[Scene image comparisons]
↓↓↓

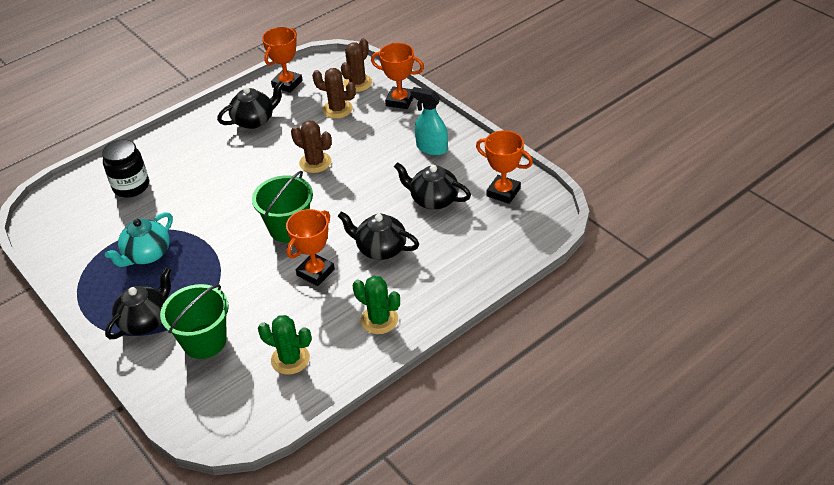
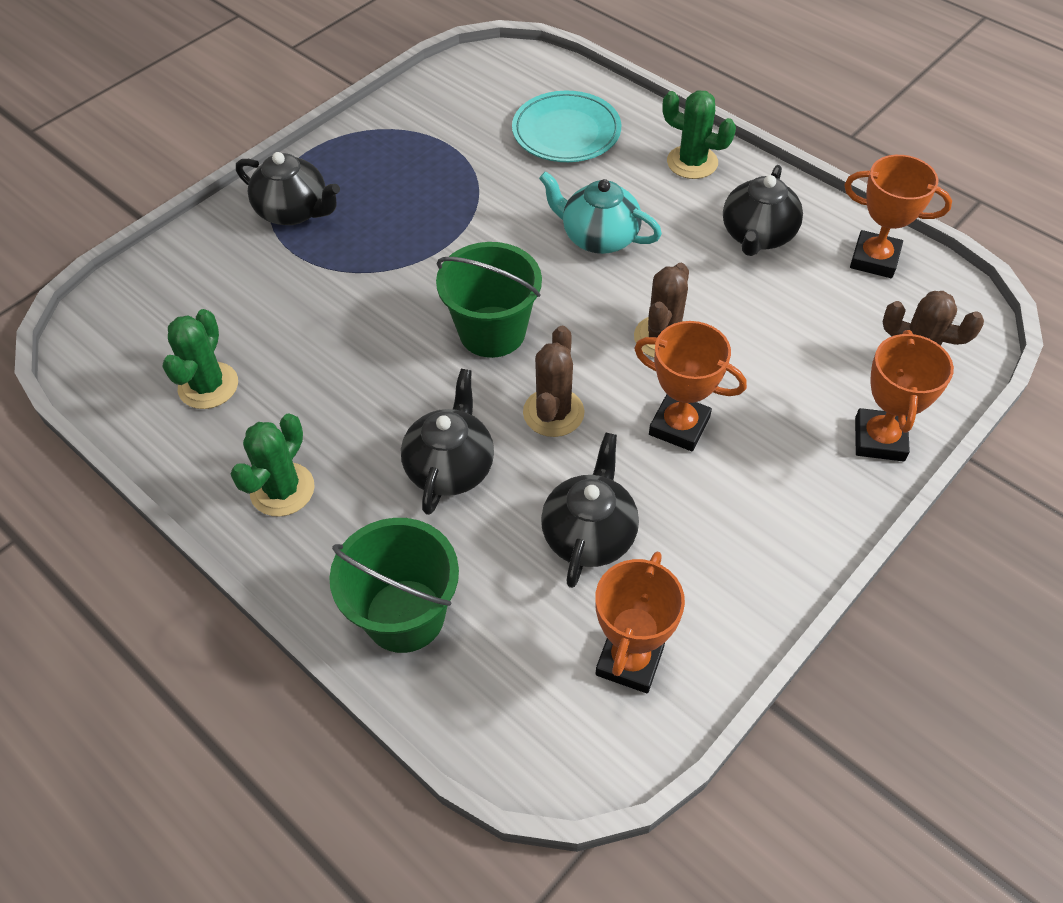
camera: 80 degrees right, 10 degrees up
(131, 186) = (566, 132): black jar -> turquoise plate
(146, 255) = (423, 182): turquoise teapot -> turquoise teapot (598, 237)
(185, 137) = (692, 162): none -> green cactus
(204, 341) = (251, 281): green bucket -> green bucket (405, 615)
(254, 120) = (757, 236): black teapot -> black teapot turned 60 degrees clockwise
(315, 272) = (391, 385): orange trophy -> orange trophy (679, 426)
(337, 109) = (822, 344): brown cactus -> brown cactus (553, 413)
(431, 148) = (743, 513): turquoise spray bottle -> none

↑↑↑

■ **TASK TO CARRY OUT**
Can you retype every record above exactly, leaving out the pictures?

■ **OUTPUT OF THE EXERCISE**
camera: 80 degrees right, 10 degrees up
(131, 186) = (566, 132): black jar -> turquoise plate
(146, 255) = (423, 182): turquoise teapot -> turquoise teapot (598, 237)
(185, 137) = (692, 162): none -> green cactus
(204, 341) = (251, 281): green bucket -> green bucket (405, 615)
(254, 120) = (757, 236): black teapot -> black teapot turned 60 degrees clockwise
(315, 272) = (391, 385): orange trophy -> orange trophy (679, 426)
(337, 109) = (822, 344): brown cactus -> brown cactus (553, 413)
(431, 148) = (743, 513): turquoise spray bottle -> none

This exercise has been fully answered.